Before and after images
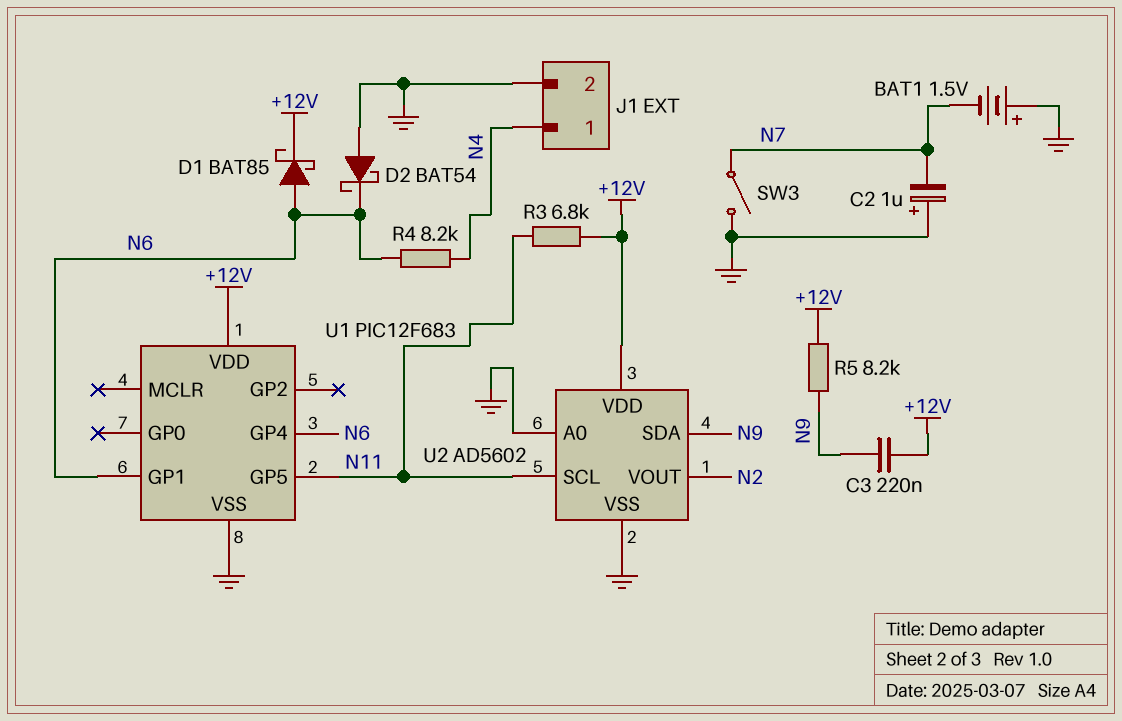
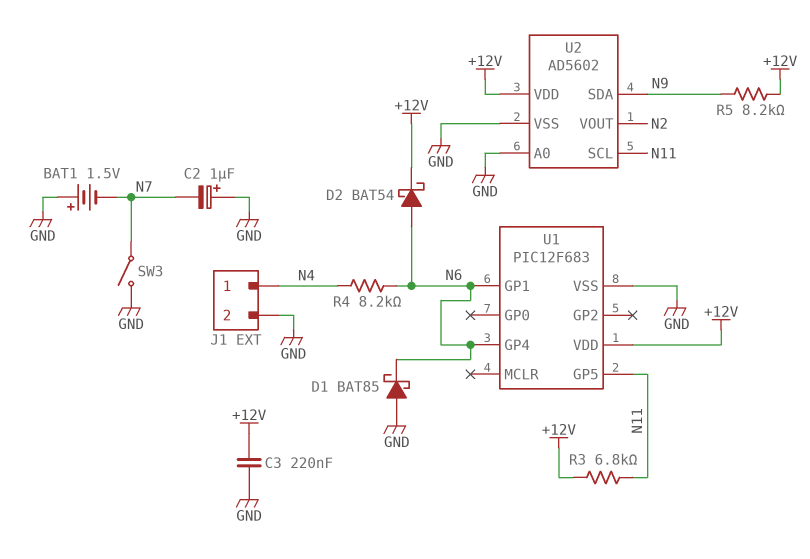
C3: 220nF (+12V, N9) -> 220nF (+12V, GND)
D1: schottky BAT85 (A N6, K +12V) -> schottky BAT85 (A GND, K N6)
D2: schottky BAT54 (A GND, K N6) -> schottky BAT54 (A N6, K +12V)

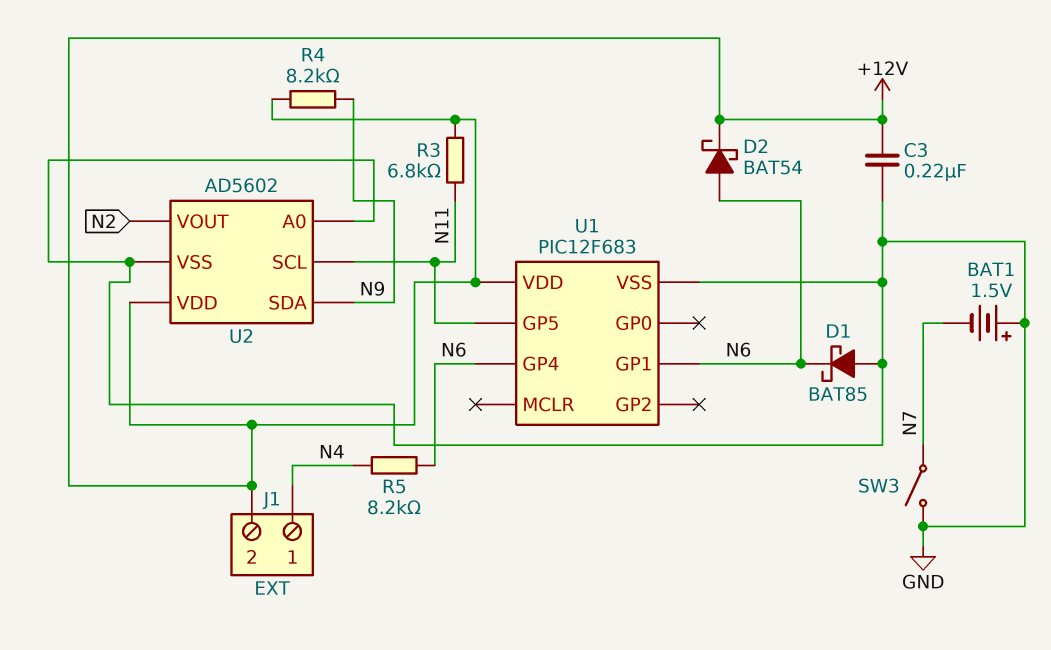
C2: 1uF (plus GND, minus N7) -> none
J1 pin 2: GND -> +12V
R4: 8.2k (N4, N6) -> 8.2k (+12V, N9)
R5: 8.2k (+12V, N9) -> 8.2k (N4, N6)

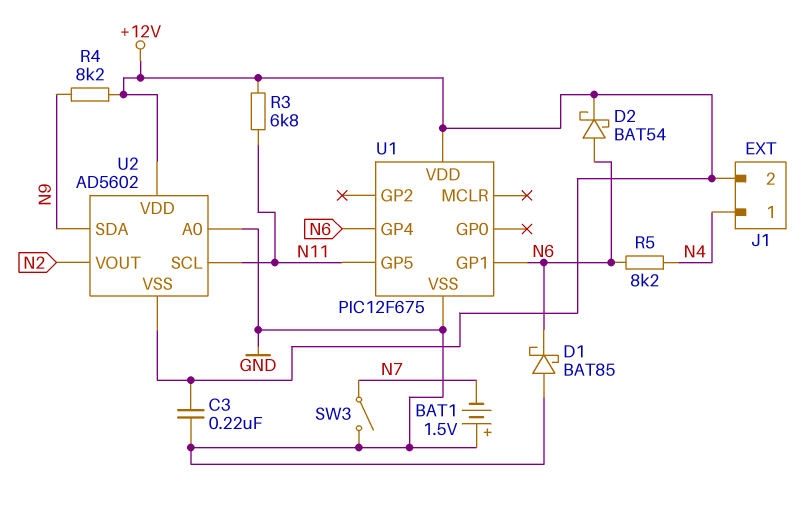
U1: PIC12F683 -> PIC12F675
U2 pin VSS: GND -> +12V

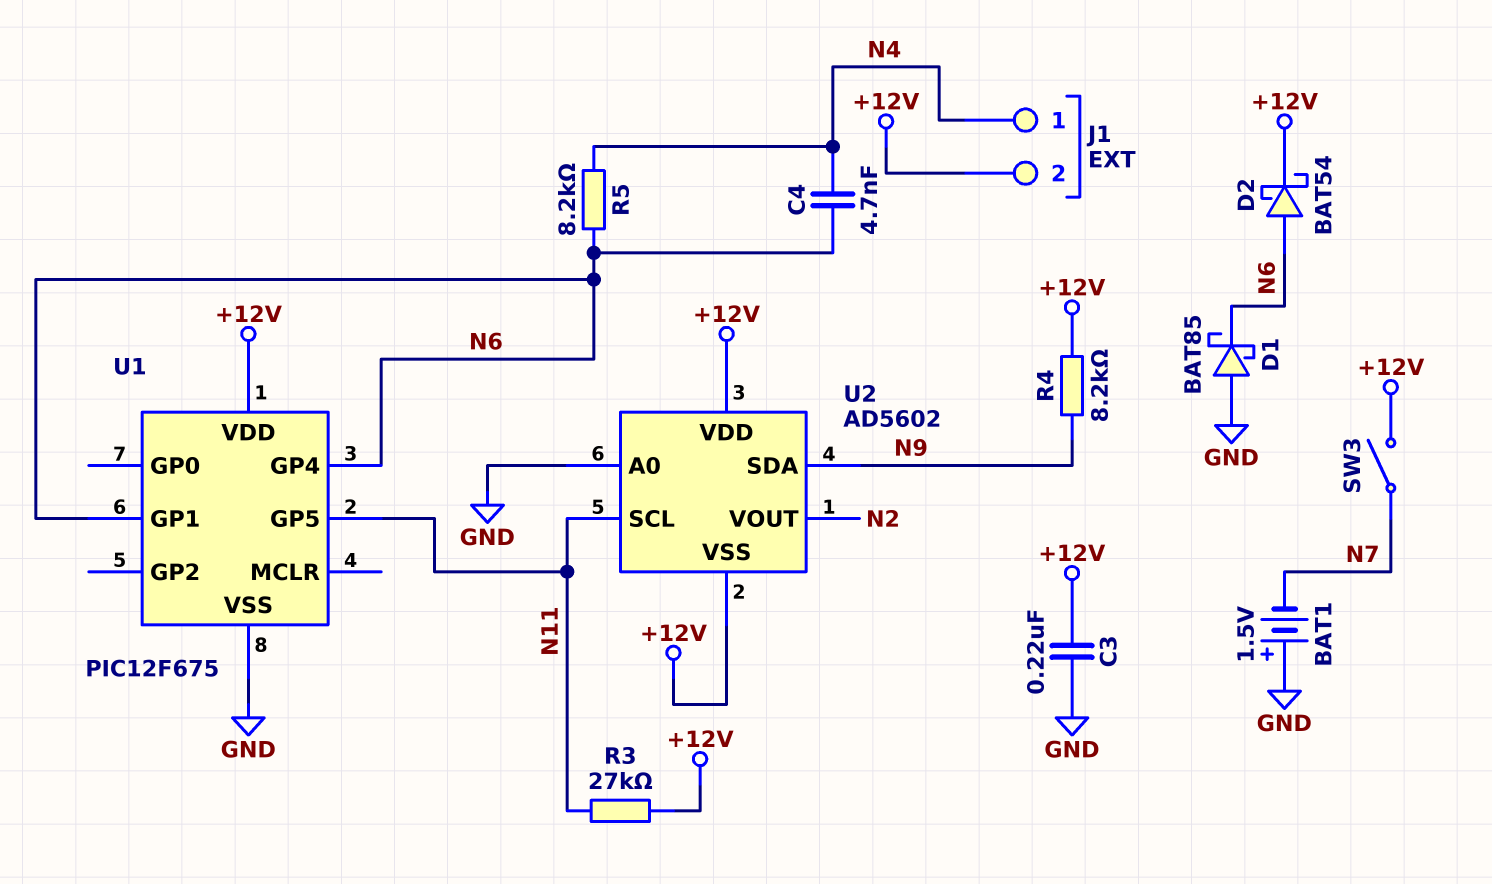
C4: none -> 4.7nF (N4, N6)
R3: 6.8k (+12V, N11) -> 27k (+12V, N11)
SW3: switch (GND, N7) -> switch (+12V, N7)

### About this task
The goal is an exact reprint of the entries, leaving out the pictures.

### Exercise output
C3: 220nF (+12V, N9) -> 220nF (+12V, GND)
D1: schottky BAT85 (A N6, K +12V) -> schottky BAT85 (A GND, K N6)
D2: schottky BAT54 (A GND, K N6) -> schottky BAT54 (A N6, K +12V)

C2: 1uF (plus GND, minus N7) -> none
J1 pin 2: GND -> +12V
R4: 8.2k (N4, N6) -> 8.2k (+12V, N9)
R5: 8.2k (+12V, N9) -> 8.2k (N4, N6)

U1: PIC12F683 -> PIC12F675
U2 pin VSS: GND -> +12V

C4: none -> 4.7nF (N4, N6)
R3: 6.8k (+12V, N11) -> 27k (+12V, N11)
SW3: switch (GND, N7) -> switch (+12V, N7)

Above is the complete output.